The request: Retype the material character for character, beginning at its first line and stopping after the line that contains "green arrow: moved 15 px right, 1 px up".

Supplied information:

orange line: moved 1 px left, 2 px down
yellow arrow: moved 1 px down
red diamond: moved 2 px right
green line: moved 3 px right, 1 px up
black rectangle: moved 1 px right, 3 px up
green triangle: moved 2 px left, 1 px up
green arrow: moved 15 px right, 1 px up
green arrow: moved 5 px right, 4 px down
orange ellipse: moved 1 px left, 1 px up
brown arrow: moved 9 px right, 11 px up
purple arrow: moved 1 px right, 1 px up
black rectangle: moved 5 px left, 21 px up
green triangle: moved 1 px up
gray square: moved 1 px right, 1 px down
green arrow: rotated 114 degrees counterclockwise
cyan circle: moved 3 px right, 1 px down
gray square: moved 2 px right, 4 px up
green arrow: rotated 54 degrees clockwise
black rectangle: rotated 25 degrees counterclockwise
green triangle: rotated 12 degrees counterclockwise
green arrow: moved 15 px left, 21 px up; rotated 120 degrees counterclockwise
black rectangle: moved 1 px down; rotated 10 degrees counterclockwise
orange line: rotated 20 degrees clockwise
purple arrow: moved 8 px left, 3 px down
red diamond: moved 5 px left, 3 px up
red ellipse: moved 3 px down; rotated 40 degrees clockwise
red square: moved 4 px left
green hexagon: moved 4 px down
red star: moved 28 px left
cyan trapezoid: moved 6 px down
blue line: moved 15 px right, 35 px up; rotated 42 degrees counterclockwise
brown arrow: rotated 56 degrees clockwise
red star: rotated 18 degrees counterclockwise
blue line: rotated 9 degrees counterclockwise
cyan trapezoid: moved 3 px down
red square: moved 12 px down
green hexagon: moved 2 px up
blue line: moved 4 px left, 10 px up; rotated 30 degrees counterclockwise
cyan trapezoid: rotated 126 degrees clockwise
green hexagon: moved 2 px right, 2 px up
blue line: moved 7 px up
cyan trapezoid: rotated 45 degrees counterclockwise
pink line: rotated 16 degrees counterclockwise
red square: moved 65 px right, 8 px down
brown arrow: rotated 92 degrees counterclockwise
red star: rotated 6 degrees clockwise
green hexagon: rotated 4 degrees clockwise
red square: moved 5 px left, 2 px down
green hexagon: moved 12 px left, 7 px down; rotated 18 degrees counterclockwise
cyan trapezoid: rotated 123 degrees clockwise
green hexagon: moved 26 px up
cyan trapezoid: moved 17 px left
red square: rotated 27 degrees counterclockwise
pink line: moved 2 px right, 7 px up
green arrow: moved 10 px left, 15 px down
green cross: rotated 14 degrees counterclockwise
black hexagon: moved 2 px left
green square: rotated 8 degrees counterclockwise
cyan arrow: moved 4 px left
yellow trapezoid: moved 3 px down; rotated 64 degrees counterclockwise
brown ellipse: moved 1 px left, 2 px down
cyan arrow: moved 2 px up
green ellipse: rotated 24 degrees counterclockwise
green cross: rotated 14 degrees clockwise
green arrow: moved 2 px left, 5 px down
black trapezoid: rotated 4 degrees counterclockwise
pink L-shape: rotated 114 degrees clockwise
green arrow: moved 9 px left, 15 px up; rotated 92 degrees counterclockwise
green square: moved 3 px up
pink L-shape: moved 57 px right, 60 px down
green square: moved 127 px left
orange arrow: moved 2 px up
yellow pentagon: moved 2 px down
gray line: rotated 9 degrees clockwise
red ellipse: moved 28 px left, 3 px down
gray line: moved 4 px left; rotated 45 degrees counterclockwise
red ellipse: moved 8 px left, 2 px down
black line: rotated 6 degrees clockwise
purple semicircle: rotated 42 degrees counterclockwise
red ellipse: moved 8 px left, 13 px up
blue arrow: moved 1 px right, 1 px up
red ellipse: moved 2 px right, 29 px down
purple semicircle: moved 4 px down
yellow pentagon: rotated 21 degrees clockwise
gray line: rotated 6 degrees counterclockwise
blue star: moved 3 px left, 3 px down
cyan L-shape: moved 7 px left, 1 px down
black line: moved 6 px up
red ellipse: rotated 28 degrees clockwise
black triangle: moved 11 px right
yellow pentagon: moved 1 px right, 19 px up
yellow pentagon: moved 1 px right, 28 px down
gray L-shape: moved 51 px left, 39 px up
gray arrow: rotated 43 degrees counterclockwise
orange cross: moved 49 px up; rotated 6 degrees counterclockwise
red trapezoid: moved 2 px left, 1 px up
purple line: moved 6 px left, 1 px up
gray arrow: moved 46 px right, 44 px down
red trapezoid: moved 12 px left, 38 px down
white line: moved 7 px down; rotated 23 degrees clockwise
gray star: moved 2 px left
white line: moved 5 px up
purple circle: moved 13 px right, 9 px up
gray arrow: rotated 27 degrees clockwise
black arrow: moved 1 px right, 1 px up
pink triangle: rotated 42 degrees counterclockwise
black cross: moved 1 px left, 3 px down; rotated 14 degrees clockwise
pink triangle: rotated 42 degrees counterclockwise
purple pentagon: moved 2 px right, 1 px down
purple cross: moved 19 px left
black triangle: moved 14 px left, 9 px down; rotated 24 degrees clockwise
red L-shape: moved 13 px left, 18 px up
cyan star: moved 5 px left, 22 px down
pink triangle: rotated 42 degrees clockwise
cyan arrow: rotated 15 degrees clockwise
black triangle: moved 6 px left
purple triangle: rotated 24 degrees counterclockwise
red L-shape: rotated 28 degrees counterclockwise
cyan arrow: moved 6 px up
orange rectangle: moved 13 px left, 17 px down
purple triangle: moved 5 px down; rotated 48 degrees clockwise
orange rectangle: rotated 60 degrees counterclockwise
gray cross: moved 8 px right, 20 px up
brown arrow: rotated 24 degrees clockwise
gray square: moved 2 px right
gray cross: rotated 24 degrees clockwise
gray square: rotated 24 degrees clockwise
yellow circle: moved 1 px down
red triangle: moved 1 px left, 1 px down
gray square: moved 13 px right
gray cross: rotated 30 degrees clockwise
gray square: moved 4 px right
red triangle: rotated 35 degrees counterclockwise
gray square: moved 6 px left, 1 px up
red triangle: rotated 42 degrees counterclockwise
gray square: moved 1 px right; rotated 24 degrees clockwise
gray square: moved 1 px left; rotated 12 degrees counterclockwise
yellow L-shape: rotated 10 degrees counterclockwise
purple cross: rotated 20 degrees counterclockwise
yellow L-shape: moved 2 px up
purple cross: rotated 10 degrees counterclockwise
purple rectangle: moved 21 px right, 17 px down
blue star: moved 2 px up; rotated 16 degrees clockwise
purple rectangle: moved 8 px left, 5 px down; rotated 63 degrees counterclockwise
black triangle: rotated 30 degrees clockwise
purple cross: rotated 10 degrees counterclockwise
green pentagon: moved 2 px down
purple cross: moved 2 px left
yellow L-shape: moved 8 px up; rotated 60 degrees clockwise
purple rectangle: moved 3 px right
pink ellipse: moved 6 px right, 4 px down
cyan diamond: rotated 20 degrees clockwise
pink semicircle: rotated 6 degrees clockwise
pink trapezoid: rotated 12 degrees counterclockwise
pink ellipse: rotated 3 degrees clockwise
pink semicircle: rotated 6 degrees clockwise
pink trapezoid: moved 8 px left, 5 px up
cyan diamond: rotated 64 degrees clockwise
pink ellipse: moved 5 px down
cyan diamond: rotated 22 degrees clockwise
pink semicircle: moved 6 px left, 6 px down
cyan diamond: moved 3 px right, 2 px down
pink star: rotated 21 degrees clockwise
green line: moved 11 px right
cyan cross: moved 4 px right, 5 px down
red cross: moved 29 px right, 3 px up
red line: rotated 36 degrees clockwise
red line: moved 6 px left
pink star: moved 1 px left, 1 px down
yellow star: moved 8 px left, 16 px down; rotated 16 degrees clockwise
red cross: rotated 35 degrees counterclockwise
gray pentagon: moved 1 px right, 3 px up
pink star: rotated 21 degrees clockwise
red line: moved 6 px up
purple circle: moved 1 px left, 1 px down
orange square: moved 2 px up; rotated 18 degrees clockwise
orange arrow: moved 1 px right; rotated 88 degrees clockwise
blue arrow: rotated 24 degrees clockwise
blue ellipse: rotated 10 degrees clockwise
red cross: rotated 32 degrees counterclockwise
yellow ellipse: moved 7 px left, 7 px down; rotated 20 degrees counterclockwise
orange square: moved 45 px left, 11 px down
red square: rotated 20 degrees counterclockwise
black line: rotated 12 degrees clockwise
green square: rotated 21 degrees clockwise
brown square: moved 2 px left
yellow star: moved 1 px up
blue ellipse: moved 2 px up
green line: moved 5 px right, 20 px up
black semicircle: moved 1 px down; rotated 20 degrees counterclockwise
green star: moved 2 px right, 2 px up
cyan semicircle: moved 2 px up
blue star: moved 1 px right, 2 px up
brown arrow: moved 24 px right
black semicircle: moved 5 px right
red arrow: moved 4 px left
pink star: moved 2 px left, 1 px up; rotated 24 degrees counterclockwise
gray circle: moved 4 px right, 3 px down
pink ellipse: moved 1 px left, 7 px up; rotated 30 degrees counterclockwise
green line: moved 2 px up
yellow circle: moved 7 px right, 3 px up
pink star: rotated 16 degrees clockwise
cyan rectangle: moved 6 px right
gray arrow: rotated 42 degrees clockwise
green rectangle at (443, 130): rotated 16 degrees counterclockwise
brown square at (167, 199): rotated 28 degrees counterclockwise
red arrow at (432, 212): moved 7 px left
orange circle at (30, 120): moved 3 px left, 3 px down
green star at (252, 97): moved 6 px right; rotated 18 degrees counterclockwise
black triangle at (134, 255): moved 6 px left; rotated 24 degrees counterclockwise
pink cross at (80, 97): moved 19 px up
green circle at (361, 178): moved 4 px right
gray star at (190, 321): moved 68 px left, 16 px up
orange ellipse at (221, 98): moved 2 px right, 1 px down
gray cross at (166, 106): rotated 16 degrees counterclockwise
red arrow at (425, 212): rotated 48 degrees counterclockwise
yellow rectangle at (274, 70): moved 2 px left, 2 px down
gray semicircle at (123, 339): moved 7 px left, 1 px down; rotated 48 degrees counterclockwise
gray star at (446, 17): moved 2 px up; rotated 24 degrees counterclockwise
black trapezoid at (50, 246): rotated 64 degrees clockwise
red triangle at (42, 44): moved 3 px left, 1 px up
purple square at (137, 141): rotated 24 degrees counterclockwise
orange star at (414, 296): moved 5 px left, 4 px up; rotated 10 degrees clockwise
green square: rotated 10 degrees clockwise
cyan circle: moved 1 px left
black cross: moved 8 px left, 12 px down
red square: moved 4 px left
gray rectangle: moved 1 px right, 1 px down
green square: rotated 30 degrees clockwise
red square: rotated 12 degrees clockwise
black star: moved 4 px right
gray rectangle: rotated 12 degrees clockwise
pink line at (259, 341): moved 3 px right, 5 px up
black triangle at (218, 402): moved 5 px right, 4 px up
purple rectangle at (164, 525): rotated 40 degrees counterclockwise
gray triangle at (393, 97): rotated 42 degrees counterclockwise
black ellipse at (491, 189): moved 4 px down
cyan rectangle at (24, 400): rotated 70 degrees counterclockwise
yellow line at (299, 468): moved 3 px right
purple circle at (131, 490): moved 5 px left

Exercise response:
orange line: moved 1 px left, 2 px down
yellow arrow: moved 1 px down
red diamond: moved 2 px right
green line: moved 3 px right, 1 px up
black rectangle: moved 1 px right, 3 px up
green triangle: moved 2 px left, 1 px up
green arrow: moved 15 px right, 1 px up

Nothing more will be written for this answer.